Your assignment:
Nothing but the lines from the one containing "building: [77,571,177,673] -> none" through the end of the entries should be set down, each exactly as written.

Data under study:
• • •

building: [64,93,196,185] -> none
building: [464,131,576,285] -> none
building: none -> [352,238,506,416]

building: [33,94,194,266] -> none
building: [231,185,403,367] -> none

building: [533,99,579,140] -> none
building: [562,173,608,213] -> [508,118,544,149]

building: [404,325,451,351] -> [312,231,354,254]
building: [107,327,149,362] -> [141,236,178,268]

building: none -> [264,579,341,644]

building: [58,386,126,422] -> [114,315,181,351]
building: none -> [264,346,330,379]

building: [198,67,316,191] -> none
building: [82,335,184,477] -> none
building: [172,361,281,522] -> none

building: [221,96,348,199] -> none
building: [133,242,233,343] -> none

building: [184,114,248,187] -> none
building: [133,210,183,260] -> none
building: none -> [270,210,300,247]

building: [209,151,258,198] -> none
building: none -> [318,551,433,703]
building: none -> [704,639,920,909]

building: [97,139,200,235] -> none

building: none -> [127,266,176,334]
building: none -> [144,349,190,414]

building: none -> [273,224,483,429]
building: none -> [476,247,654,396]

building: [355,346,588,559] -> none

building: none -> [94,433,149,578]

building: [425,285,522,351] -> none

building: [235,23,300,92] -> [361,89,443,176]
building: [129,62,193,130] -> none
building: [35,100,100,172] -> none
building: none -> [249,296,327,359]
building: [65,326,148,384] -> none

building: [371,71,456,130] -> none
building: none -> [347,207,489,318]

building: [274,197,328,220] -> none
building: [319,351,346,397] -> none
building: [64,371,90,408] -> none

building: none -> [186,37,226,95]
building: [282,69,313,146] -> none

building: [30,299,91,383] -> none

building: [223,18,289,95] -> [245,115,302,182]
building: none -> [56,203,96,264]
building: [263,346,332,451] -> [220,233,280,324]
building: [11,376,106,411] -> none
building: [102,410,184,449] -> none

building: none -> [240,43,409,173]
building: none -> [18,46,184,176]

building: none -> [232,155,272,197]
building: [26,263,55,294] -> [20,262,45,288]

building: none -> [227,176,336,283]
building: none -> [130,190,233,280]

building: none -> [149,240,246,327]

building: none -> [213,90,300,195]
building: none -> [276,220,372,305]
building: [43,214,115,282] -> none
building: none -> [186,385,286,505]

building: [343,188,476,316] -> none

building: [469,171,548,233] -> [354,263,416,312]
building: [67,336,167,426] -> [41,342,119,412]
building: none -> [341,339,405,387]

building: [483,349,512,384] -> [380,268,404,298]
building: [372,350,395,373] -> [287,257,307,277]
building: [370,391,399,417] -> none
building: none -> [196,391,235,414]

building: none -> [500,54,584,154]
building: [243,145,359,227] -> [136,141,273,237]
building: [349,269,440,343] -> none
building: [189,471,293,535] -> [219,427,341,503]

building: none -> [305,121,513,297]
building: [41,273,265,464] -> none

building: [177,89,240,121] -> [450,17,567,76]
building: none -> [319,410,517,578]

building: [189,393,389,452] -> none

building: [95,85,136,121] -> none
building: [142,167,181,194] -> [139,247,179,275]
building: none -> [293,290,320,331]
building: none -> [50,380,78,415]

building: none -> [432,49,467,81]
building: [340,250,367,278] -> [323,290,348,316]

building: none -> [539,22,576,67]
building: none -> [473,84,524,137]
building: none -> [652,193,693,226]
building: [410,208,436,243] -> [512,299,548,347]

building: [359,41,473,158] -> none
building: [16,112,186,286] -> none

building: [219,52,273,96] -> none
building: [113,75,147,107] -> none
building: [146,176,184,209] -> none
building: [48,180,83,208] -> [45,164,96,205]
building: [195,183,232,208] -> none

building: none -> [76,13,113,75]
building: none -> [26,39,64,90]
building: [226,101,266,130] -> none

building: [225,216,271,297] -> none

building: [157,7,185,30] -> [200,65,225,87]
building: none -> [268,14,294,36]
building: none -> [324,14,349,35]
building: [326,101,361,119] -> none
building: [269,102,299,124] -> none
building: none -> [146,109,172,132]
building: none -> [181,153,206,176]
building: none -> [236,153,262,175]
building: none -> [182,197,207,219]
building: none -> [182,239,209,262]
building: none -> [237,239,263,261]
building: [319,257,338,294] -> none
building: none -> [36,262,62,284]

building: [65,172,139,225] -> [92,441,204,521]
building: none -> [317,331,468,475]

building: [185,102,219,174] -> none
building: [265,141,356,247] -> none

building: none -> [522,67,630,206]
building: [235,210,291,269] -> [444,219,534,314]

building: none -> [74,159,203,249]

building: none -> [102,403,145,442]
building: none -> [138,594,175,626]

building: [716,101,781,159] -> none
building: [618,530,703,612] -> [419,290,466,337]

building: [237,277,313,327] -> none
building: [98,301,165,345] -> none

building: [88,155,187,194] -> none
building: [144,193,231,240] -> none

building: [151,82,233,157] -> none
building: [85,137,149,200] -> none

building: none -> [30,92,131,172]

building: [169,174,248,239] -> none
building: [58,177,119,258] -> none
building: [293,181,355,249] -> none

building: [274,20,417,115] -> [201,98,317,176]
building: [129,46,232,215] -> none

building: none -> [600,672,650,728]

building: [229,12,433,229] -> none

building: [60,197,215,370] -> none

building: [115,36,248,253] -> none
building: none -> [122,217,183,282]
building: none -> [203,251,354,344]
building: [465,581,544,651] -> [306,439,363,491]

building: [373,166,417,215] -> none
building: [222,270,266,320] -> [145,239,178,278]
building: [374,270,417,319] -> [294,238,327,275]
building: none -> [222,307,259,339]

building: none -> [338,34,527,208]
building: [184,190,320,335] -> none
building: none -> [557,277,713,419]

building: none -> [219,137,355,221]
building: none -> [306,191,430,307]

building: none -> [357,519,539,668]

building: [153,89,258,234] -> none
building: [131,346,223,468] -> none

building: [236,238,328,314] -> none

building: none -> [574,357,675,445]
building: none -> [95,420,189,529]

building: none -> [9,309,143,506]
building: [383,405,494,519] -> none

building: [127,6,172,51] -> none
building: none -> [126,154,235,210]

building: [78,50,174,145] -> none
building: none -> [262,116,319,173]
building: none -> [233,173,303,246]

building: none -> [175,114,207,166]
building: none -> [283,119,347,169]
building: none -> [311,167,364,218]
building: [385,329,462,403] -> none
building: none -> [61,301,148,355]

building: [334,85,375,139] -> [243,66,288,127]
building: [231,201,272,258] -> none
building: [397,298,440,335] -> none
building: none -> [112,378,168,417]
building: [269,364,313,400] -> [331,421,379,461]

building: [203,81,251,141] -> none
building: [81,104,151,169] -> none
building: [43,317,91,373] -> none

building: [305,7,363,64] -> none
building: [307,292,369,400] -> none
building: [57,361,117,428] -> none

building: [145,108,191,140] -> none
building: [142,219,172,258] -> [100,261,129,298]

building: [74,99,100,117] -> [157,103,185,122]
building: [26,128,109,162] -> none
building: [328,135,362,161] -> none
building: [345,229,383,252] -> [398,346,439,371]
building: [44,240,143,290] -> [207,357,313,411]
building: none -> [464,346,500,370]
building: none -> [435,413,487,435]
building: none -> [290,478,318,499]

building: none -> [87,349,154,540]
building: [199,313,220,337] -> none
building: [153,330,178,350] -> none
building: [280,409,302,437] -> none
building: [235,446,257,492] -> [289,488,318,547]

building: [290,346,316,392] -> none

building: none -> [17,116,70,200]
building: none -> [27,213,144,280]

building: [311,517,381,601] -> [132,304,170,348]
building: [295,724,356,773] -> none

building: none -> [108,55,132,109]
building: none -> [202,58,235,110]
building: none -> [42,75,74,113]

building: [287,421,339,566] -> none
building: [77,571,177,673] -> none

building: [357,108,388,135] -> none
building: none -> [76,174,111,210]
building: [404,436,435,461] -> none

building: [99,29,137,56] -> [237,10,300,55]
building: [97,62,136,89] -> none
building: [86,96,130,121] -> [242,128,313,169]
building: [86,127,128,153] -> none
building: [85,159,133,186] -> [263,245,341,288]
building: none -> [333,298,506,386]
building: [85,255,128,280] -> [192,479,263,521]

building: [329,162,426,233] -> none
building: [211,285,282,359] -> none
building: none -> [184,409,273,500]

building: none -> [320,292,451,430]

• • •

Written answer:
building: [77,571,177,673] -> none

building: [357,108,388,135] -> none
building: none -> [76,174,111,210]
building: [404,436,435,461] -> none

building: [99,29,137,56] -> [237,10,300,55]
building: [97,62,136,89] -> none
building: [86,96,130,121] -> [242,128,313,169]
building: [86,127,128,153] -> none
building: [85,159,133,186] -> [263,245,341,288]
building: none -> [333,298,506,386]
building: [85,255,128,280] -> [192,479,263,521]

building: [329,162,426,233] -> none
building: [211,285,282,359] -> none
building: none -> [184,409,273,500]

building: none -> [320,292,451,430]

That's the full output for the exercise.